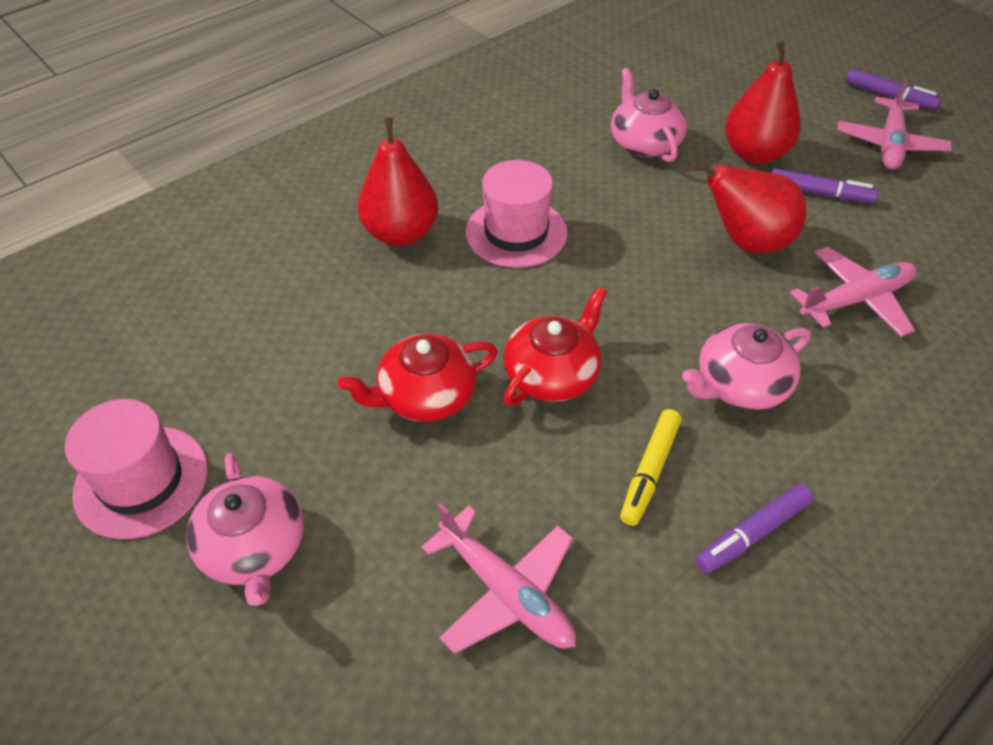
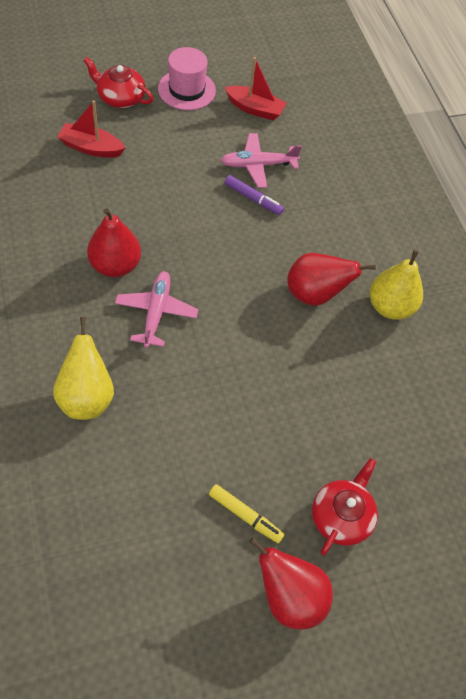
pink hat: 2 -> 1
pink plane: 3 -> 2
pink teapot: 3 -> 0
purple marker: 3 -> 1
red boat: 0 -> 2
yellow pear: 0 -> 2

*Task statement*:
The answer must be every line of the records that contains the word "pink".

*Written reply*:
pink hat: 2 -> 1
pink plane: 3 -> 2
pink teapot: 3 -> 0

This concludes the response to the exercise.